__DIRECTIONS FOR THIS TASK__.
Restate word for word only the lines from the one with "R11: 3.3k (+9V, n6) -> 47k (+9V, n6)" through the end of the records; no pictures belong in the copy.
* * *
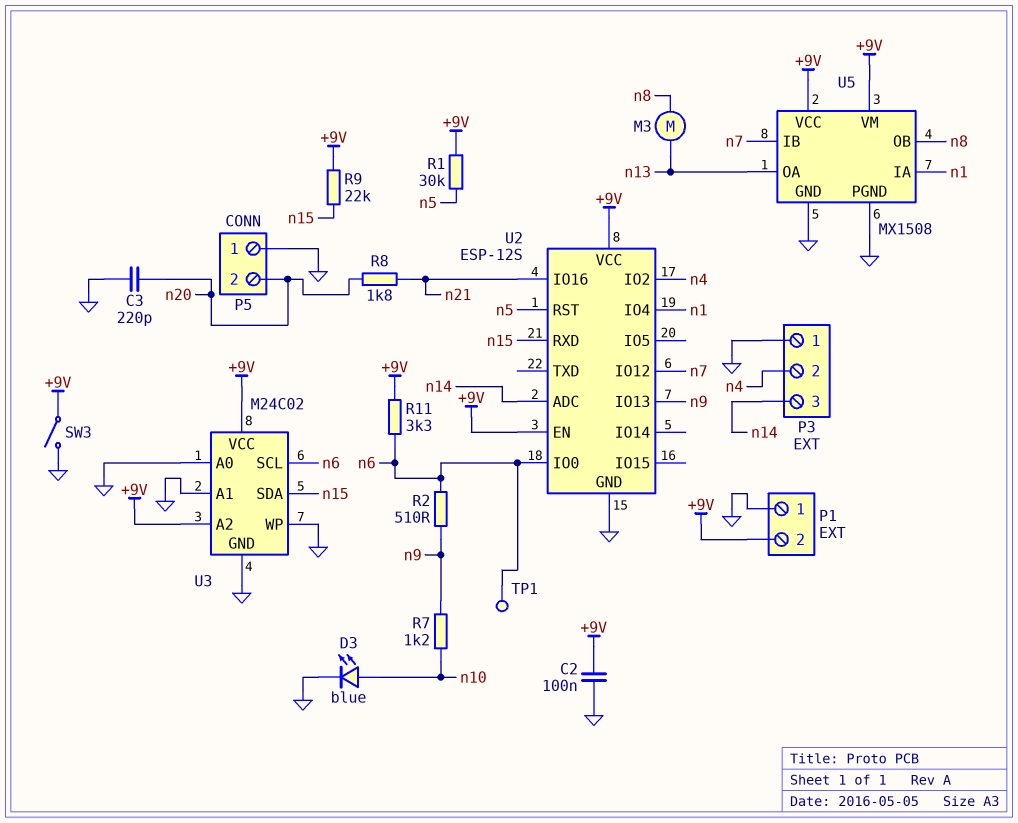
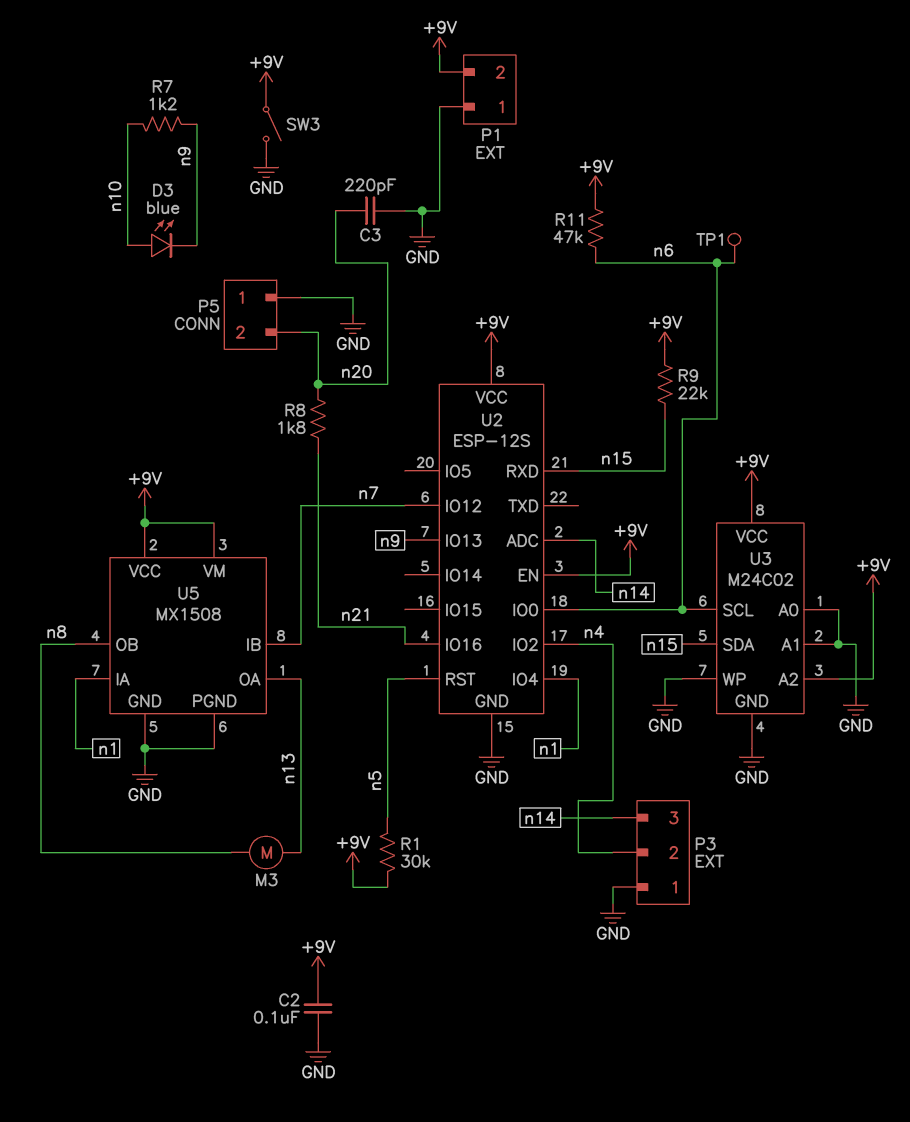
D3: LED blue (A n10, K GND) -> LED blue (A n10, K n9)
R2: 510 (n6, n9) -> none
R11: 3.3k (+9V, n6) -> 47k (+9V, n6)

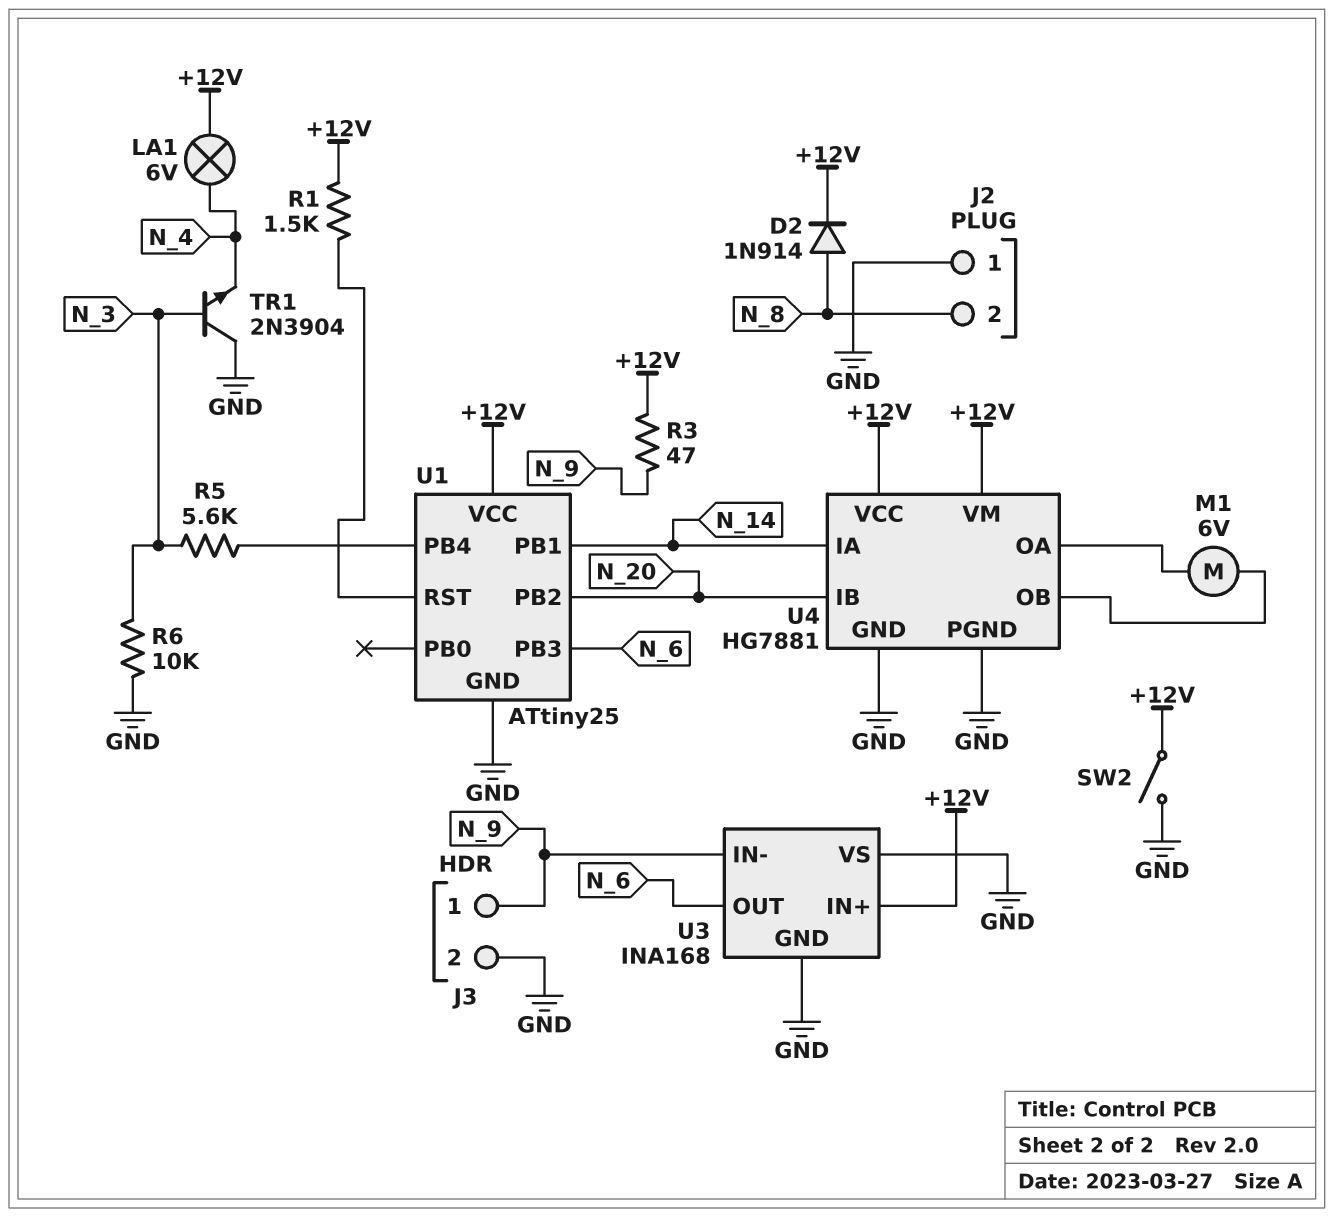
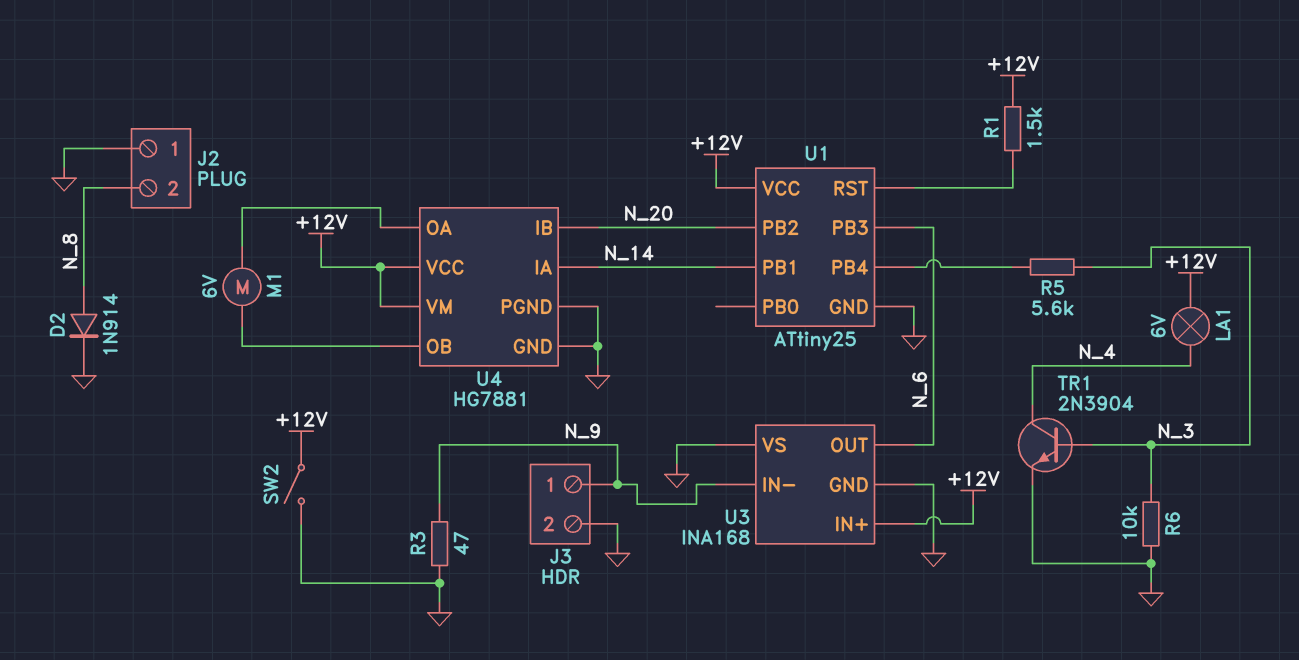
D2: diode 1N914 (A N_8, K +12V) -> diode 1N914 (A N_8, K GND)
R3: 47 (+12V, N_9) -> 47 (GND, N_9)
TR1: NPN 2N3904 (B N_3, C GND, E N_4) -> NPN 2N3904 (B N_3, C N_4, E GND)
* * *
__SOLVED PROBLEM__.
R11: 3.3k (+9V, n6) -> 47k (+9V, n6)

D2: diode 1N914 (A N_8, K +12V) -> diode 1N914 (A N_8, K GND)
R3: 47 (+12V, N_9) -> 47 (GND, N_9)
TR1: NPN 2N3904 (B N_3, C GND, E N_4) -> NPN 2N3904 (B N_3, C N_4, E GND)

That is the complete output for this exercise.